**Data segment**
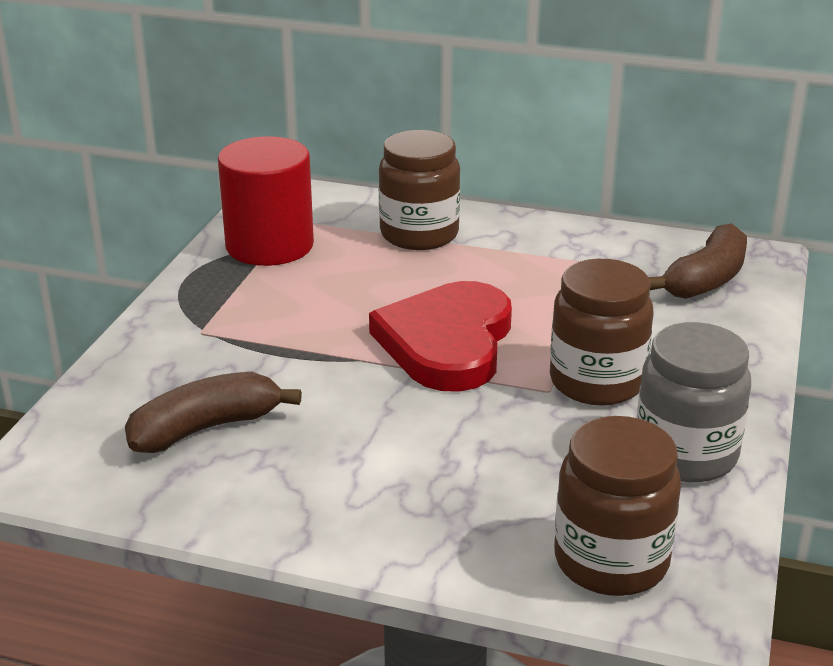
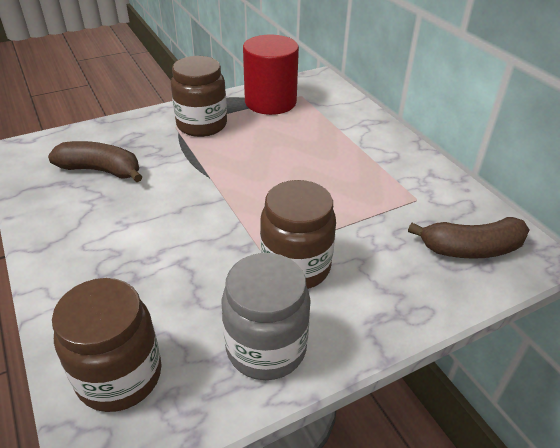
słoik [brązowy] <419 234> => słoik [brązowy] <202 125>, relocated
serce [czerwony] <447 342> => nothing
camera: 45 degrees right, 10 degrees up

**Work order**
Every line above gets copied exactly; none of the pictures do.

**Task response**
słoik [brązowy] <419 234> => słoik [brązowy] <202 125>, relocated
serce [czerwony] <447 342> => nothing
camera: 45 degrees right, 10 degrees up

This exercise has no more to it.